What lines in the records below hold the string "black"? Please show them.

[Coordinate-based object records]

Start of Block

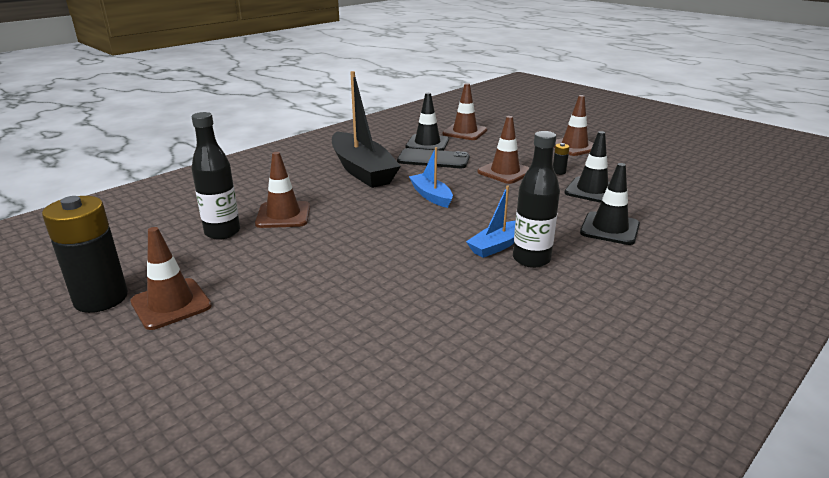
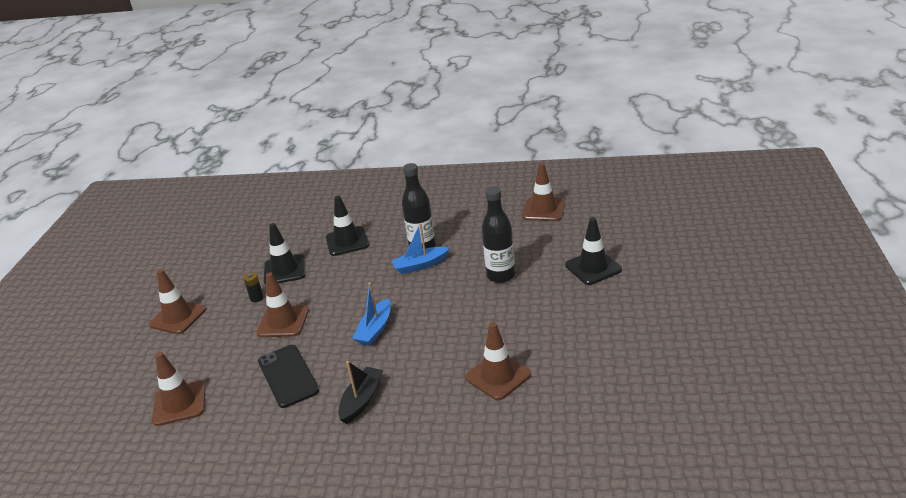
camera: 125 degrees left, 5 degrees up
(101, 298) = (689, 360): black battery -> none
(171, 304) = (646, 329): brown traffic cone -> brown traffic cone (543, 210)
(222, 232) = (561, 383): black bottle -> black bottle (501, 276)
(362, 170) = (361, 400): black boat -> black boat, size x0.51
(427, 144) = (243, 407): black traffic cone -> black traffic cone (593, 267)
(497, 245) = (420, 265): blue boat -> blue boat turned 150 degrees clockwise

End of Block

● WRITTEN RESPONSE:
(101, 298) = (689, 360): black battery -> none
(222, 232) = (561, 383): black bottle -> black bottle (501, 276)
(362, 170) = (361, 400): black boat -> black boat, size x0.51
(427, 144) = (243, 407): black traffic cone -> black traffic cone (593, 267)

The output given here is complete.